Segment Start: TASK INPUT

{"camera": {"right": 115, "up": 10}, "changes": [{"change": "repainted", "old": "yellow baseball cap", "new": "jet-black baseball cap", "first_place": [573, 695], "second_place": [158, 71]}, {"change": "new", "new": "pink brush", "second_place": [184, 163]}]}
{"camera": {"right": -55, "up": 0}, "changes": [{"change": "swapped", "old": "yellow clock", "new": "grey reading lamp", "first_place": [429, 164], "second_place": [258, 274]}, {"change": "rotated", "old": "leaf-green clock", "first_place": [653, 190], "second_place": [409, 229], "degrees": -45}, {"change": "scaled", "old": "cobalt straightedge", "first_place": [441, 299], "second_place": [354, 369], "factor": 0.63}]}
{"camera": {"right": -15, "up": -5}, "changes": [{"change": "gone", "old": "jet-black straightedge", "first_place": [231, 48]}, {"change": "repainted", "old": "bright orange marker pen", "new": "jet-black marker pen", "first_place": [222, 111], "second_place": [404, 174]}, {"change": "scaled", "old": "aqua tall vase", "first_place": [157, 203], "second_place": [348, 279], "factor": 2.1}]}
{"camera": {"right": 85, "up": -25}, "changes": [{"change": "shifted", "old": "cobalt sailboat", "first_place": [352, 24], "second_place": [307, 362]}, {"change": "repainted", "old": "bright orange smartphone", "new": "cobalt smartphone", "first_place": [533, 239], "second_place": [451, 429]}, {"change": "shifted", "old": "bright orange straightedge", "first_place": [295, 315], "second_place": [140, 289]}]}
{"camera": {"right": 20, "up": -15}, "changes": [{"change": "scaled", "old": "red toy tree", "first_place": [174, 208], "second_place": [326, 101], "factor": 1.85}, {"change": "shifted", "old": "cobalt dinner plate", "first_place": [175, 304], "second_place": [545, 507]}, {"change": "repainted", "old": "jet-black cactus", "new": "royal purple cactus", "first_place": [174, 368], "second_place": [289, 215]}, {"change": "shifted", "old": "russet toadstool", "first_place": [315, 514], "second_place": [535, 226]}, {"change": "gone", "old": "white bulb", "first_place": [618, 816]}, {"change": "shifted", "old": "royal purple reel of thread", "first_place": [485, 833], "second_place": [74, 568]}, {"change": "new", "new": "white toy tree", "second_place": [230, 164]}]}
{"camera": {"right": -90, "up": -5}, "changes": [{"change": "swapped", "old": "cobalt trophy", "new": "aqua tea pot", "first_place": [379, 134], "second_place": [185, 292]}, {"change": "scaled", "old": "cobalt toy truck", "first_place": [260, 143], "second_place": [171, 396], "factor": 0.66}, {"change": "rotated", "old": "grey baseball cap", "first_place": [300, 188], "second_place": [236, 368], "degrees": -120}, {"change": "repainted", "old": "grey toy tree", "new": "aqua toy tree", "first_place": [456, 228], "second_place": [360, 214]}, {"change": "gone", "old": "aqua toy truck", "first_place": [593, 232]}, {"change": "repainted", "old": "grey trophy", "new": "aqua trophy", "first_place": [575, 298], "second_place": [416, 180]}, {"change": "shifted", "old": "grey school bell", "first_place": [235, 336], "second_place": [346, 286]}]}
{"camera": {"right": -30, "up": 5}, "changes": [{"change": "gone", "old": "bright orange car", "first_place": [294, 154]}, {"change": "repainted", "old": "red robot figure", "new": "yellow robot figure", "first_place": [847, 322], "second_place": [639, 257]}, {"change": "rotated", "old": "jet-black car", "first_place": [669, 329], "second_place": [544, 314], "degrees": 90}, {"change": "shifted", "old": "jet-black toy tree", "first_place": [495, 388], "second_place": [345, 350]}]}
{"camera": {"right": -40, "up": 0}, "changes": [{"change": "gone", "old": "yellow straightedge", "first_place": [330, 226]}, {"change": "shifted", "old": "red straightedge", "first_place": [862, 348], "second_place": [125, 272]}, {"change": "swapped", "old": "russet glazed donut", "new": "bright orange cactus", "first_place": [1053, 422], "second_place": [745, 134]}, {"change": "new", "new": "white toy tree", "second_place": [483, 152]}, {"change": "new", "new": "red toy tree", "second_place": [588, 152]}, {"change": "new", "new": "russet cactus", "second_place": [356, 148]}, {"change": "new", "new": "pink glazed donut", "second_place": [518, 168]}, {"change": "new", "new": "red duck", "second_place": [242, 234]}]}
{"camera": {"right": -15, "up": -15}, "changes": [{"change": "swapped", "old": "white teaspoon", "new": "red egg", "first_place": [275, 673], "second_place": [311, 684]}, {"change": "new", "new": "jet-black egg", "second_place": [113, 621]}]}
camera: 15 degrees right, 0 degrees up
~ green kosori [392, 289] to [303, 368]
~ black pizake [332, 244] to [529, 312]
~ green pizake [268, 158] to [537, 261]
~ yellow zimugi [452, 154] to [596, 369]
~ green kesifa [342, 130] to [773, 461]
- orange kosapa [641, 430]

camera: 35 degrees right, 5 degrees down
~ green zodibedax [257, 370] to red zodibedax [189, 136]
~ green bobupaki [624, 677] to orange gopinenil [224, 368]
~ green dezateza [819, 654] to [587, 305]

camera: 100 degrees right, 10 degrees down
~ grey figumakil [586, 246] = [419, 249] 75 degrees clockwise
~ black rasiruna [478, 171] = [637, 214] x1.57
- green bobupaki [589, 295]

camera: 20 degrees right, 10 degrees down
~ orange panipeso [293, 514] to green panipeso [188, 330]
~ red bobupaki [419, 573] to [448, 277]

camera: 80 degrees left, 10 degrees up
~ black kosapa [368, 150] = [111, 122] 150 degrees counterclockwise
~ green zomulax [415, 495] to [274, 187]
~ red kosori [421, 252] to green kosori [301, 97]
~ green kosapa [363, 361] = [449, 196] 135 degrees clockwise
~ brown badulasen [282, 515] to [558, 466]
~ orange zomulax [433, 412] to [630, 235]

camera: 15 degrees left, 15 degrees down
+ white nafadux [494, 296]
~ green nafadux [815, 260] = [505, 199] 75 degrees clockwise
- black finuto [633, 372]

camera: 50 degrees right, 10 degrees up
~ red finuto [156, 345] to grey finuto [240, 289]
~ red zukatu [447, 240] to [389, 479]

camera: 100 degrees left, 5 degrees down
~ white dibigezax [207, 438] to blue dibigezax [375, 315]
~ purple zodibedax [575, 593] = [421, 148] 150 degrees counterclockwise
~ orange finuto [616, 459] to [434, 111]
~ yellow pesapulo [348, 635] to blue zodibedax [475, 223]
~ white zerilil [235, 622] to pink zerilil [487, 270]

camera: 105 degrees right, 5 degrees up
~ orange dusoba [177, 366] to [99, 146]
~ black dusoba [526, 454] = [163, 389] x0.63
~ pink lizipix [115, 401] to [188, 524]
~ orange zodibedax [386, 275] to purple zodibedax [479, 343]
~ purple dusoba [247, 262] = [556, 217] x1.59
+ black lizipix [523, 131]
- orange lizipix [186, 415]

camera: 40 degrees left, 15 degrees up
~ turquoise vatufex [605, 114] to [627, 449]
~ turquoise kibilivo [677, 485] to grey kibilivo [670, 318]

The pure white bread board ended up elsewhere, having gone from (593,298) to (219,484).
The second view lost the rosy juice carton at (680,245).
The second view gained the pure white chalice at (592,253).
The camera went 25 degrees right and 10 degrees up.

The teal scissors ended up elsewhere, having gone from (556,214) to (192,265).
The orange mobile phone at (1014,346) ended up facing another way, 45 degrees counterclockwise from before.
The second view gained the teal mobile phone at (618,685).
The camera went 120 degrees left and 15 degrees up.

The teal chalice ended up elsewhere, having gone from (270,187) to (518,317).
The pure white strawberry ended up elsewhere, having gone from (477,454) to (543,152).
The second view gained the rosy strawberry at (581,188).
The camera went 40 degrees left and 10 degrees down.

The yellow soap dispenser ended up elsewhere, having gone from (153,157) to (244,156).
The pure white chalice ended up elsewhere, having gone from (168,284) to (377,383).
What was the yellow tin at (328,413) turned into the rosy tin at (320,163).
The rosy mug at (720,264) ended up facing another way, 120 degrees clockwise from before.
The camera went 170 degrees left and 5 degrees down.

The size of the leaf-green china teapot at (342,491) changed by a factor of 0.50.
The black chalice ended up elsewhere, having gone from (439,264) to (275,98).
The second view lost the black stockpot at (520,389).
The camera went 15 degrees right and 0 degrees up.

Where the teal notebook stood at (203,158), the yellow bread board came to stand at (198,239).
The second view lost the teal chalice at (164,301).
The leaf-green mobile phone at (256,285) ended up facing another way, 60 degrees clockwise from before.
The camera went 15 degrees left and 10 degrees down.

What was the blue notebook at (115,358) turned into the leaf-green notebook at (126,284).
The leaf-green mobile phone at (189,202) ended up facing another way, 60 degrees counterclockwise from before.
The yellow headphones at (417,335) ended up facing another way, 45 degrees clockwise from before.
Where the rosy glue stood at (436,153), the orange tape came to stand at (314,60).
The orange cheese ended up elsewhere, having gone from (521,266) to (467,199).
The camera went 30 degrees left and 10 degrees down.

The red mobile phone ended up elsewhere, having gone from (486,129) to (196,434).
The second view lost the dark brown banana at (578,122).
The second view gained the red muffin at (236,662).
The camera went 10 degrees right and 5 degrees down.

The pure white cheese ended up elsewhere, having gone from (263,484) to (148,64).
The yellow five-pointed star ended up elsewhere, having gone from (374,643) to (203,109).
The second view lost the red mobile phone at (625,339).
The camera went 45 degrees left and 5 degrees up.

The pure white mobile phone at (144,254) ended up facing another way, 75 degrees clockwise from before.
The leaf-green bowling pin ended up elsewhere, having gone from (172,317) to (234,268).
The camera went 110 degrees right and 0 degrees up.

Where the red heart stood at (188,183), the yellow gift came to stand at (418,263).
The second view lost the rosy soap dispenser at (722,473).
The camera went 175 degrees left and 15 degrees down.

Segment End: TASK INPUT

■ WORK TO COMPLETE:
Transcribe each line of the data above, unaltered, from the one where "to [303, 368]" appears to the one where "to [773, 461]" appears, inclusive of both.

■ TASK RESPONSE:
~ green kosori [392, 289] to [303, 368]
~ black pizake [332, 244] to [529, 312]
~ green pizake [268, 158] to [537, 261]
~ yellow zimugi [452, 154] to [596, 369]
~ green kesifa [342, 130] to [773, 461]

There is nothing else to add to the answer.